▶ TASK DETAILS
Print exactly the lines below between the line holding "U2: XL1509 -> LM2596" and the line holding "D201: LED red", inclusive, and nothing more.
(Beginning of ENTRIES PROVIDED)
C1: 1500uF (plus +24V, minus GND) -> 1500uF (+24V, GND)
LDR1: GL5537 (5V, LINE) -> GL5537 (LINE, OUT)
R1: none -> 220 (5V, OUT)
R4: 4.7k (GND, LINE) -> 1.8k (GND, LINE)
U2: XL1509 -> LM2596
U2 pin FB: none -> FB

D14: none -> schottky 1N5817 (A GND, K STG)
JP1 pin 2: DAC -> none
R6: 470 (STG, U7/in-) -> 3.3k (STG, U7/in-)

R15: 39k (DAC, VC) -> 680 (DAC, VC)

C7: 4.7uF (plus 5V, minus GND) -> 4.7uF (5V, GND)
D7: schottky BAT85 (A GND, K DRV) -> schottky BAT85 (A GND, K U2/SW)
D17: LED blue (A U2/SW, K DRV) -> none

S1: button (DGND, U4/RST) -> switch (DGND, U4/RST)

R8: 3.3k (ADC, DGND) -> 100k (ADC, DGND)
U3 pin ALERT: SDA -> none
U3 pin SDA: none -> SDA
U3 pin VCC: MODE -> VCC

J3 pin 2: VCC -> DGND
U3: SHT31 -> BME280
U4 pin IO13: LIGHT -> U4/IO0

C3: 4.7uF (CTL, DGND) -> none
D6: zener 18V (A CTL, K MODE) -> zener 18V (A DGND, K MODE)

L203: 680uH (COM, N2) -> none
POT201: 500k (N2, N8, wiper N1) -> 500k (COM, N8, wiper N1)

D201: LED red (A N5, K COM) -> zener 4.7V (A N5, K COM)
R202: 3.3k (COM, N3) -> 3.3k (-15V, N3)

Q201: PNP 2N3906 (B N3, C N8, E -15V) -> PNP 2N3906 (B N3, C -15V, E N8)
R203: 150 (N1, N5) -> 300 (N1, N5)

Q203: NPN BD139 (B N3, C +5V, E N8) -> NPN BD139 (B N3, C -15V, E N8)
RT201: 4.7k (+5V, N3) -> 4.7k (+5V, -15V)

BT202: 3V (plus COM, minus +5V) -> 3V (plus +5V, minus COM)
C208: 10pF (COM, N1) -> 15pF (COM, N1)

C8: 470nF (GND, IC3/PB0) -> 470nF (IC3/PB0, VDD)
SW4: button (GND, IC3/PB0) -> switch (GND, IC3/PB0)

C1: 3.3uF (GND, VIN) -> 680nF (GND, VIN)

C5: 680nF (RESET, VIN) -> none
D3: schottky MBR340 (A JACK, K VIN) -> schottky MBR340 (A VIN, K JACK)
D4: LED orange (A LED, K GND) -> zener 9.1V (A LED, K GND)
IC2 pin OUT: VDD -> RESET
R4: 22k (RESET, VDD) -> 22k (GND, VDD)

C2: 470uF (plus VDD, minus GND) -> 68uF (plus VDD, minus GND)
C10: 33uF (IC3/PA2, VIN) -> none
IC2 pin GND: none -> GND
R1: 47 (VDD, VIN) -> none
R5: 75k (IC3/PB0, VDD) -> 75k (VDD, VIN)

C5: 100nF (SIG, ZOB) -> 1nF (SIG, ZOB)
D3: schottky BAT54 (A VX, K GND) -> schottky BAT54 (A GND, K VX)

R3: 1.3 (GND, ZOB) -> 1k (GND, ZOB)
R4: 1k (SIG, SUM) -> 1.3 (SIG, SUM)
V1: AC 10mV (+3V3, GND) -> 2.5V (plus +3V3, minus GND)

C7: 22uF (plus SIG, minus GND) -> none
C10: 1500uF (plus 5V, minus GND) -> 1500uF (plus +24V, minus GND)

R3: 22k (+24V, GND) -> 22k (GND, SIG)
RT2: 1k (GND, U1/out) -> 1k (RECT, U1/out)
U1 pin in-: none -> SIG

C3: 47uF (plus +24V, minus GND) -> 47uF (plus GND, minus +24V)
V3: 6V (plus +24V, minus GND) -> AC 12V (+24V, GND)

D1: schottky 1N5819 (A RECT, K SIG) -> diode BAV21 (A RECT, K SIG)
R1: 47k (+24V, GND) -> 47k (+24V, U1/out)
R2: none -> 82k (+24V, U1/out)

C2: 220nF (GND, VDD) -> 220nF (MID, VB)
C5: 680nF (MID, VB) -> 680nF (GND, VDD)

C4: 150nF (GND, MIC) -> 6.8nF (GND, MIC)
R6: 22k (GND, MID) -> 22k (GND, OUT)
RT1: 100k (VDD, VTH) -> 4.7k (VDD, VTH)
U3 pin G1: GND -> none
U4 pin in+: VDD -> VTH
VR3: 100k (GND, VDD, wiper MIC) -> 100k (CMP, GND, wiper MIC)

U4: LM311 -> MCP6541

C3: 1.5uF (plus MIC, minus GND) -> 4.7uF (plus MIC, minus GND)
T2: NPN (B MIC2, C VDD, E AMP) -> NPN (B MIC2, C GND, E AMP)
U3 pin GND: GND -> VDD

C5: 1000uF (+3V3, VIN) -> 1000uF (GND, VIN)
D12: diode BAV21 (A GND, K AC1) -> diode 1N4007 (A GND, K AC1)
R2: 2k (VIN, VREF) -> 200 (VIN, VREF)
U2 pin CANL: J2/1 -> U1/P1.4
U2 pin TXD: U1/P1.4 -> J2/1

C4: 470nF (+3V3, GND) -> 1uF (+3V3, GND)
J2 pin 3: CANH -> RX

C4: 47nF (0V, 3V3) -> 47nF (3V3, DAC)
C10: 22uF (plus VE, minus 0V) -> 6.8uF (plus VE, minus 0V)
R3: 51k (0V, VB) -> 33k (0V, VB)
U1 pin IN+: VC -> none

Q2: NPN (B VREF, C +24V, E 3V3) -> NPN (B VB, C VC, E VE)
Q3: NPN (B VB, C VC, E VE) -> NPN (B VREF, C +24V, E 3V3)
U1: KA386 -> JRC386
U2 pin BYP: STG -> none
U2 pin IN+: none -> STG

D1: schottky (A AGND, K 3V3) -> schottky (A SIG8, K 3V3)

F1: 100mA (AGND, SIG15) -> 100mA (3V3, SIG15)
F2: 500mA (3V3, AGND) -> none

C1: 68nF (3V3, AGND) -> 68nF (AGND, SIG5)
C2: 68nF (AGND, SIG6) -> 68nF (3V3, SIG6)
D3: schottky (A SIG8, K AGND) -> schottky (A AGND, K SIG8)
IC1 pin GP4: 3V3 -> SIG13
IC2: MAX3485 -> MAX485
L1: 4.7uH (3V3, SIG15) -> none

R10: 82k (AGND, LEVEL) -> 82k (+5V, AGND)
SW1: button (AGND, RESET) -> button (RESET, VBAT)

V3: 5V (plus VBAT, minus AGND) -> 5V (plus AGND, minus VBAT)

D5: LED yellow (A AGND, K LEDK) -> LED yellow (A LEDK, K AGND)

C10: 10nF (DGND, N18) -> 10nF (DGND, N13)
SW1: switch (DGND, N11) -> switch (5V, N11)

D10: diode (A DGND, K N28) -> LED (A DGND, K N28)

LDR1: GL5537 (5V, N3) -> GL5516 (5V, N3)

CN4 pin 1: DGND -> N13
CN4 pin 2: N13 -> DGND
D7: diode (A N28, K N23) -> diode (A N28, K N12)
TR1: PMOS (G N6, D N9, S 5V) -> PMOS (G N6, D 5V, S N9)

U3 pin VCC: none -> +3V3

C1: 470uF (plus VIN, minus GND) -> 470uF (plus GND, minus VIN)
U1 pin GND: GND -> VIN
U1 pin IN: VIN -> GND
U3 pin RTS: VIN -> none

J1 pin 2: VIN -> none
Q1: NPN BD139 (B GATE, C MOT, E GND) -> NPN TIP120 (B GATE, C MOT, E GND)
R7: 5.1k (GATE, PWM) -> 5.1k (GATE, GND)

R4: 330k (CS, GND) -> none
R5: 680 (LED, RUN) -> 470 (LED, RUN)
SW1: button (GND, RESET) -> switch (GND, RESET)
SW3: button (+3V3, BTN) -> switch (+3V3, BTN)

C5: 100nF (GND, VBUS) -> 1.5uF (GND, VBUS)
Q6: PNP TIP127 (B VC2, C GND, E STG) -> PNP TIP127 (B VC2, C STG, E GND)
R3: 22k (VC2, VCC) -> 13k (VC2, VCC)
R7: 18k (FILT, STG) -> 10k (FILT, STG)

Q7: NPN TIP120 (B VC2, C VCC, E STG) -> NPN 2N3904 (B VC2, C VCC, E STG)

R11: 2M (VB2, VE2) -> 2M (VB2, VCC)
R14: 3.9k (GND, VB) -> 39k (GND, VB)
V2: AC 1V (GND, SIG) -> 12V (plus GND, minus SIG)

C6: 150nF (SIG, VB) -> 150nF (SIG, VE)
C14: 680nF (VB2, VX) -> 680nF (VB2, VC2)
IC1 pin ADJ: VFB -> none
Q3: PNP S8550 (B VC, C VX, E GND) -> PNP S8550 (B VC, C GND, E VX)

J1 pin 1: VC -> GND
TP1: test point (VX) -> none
(End of ENTRIES PROVIDED)
▶ RESULT
U2: XL1509 -> LM2596
U2 pin FB: none -> FB

D14: none -> schottky 1N5817 (A GND, K STG)
JP1 pin 2: DAC -> none
R6: 470 (STG, U7/in-) -> 3.3k (STG, U7/in-)

R15: 39k (DAC, VC) -> 680 (DAC, VC)

C7: 4.7uF (plus 5V, minus GND) -> 4.7uF (5V, GND)
D7: schottky BAT85 (A GND, K DRV) -> schottky BAT85 (A GND, K U2/SW)
D17: LED blue (A U2/SW, K DRV) -> none

S1: button (DGND, U4/RST) -> switch (DGND, U4/RST)

R8: 3.3k (ADC, DGND) -> 100k (ADC, DGND)
U3 pin ALERT: SDA -> none
U3 pin SDA: none -> SDA
U3 pin VCC: MODE -> VCC

J3 pin 2: VCC -> DGND
U3: SHT31 -> BME280
U4 pin IO13: LIGHT -> U4/IO0

C3: 4.7uF (CTL, DGND) -> none
D6: zener 18V (A CTL, K MODE) -> zener 18V (A DGND, K MODE)

L203: 680uH (COM, N2) -> none
POT201: 500k (N2, N8, wiper N1) -> 500k (COM, N8, wiper N1)

D201: LED red (A N5, K COM) -> zener 4.7V (A N5, K COM)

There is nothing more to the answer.